- **WHAT YOU SHOULD DO**:
Check every line below for the word "degrees" and show those that hold it.

- **DATA RECORDS**:
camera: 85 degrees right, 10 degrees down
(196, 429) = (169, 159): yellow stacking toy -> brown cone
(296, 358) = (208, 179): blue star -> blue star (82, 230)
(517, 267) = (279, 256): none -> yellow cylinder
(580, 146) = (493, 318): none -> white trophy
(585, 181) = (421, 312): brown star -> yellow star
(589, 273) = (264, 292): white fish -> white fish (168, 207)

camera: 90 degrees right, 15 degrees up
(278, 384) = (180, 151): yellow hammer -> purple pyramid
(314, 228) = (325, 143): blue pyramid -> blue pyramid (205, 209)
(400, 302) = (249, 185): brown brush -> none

---

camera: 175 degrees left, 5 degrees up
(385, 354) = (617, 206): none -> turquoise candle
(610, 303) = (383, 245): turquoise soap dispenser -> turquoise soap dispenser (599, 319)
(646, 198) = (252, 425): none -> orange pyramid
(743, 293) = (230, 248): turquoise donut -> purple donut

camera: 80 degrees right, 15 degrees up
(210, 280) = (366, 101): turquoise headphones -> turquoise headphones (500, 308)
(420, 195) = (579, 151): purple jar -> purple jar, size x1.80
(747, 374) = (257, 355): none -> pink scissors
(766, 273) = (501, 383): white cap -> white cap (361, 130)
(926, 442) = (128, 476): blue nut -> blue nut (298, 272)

- **RESULT**:
camera: 85 degrees right, 10 degrees down
camera: 90 degrees right, 15 degrees up
camera: 175 degrees left, 5 degrees up
camera: 80 degrees right, 15 degrees up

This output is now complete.